WHAT THE TASK REQUIRES
An unchanged copy of each entry below is needed; keep the pictures out of it.
━━━ DATA SHOWN
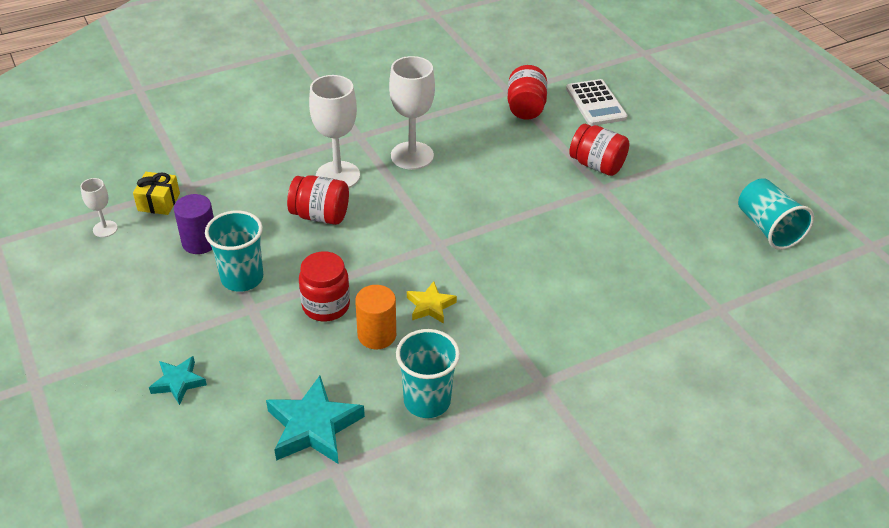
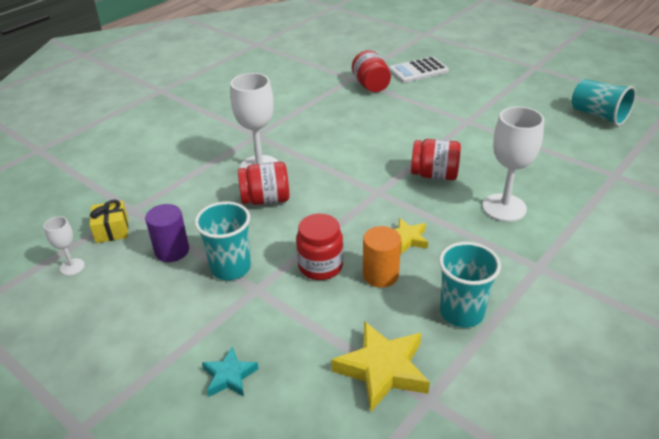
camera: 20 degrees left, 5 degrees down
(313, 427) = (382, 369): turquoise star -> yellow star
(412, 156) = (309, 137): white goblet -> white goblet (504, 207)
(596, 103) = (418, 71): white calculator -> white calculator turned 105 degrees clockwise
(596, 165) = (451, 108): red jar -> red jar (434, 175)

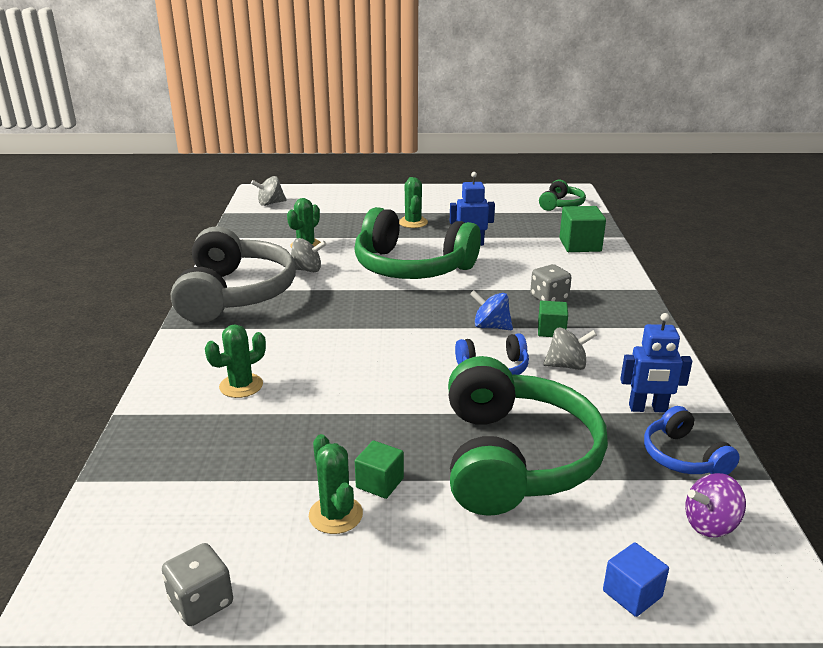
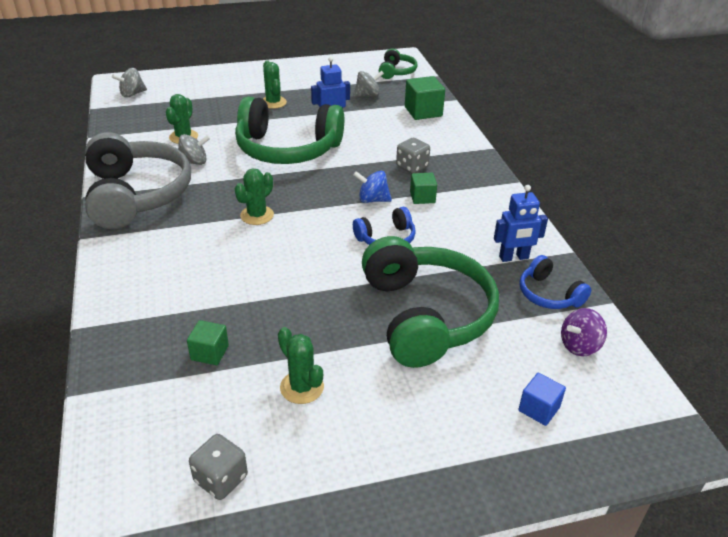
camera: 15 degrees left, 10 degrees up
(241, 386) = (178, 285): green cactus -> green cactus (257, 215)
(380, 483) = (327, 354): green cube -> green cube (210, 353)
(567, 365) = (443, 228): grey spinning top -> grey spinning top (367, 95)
━━━━━━
SOLUTION
camera: 20 degrees left, 5 degrees down
(313, 427) = (382, 369): turquoise star -> yellow star
(412, 156) = (309, 137): white goblet -> white goblet (504, 207)
(596, 103) = (418, 71): white calculator -> white calculator turned 105 degrees clockwise
(596, 165) = (451, 108): red jar -> red jar (434, 175)

camera: 15 degrees left, 10 degrees up
(241, 386) = (178, 285): green cactus -> green cactus (257, 215)
(380, 483) = (327, 354): green cube -> green cube (210, 353)
(567, 365) = (443, 228): grey spinning top -> grey spinning top (367, 95)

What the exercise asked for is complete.